_Goal of the exercise_
The response should contain only those lines of the entries below that include the string "camera".

Saved data entries:
═══

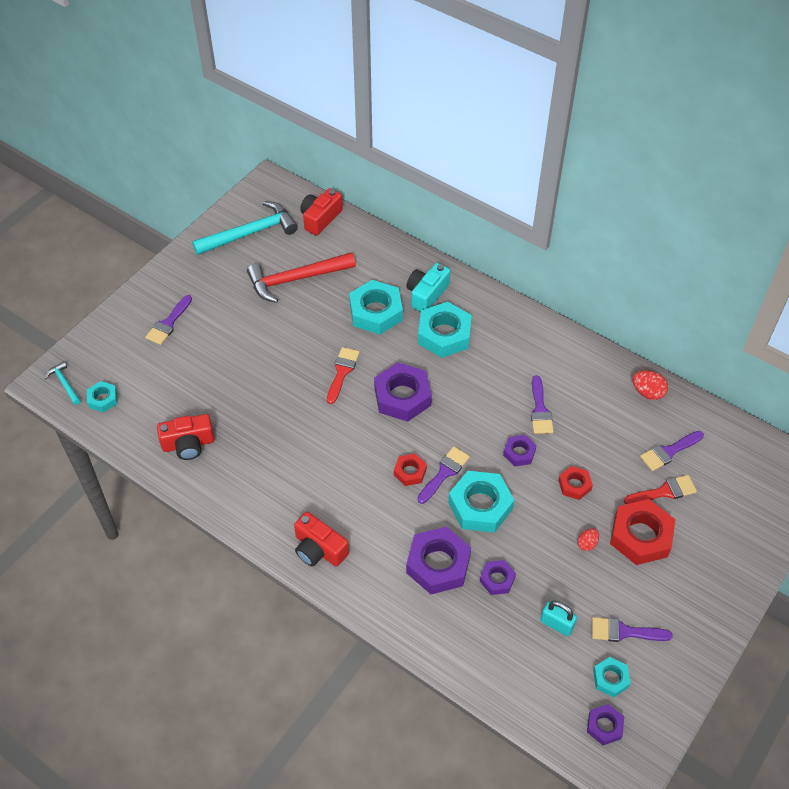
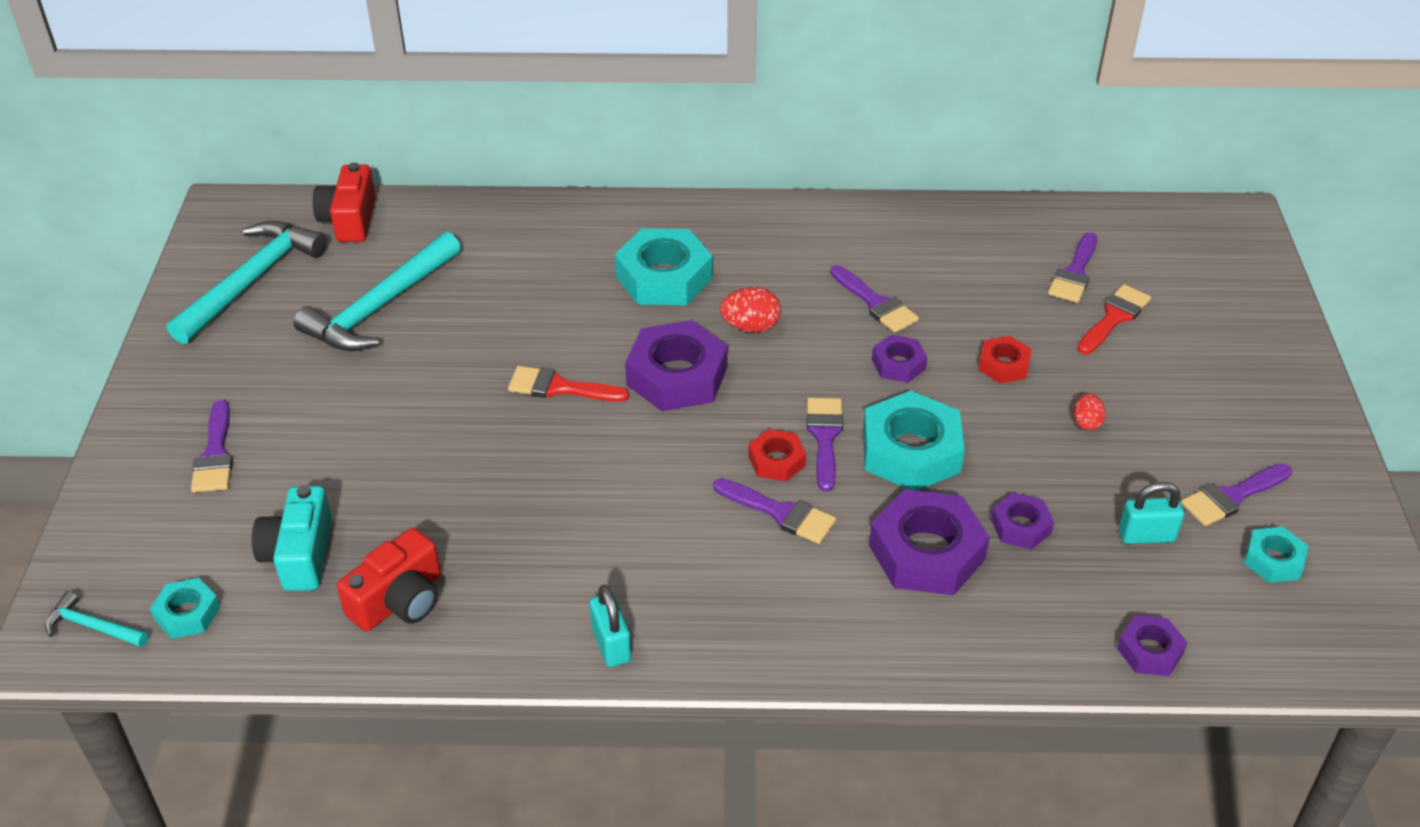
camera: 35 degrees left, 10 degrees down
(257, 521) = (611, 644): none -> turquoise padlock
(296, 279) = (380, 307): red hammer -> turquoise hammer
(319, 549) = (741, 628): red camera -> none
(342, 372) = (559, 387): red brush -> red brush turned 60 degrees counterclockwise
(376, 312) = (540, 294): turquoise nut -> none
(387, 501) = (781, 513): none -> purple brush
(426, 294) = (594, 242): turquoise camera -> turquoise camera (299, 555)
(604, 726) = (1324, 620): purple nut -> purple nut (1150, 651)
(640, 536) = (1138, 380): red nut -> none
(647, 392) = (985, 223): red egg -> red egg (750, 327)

═══

_Response for this exercise_
camera: 35 degrees left, 10 degrees down
(319, 549) = (741, 628): red camera -> none
(426, 294) = (594, 242): turquoise camera -> turquoise camera (299, 555)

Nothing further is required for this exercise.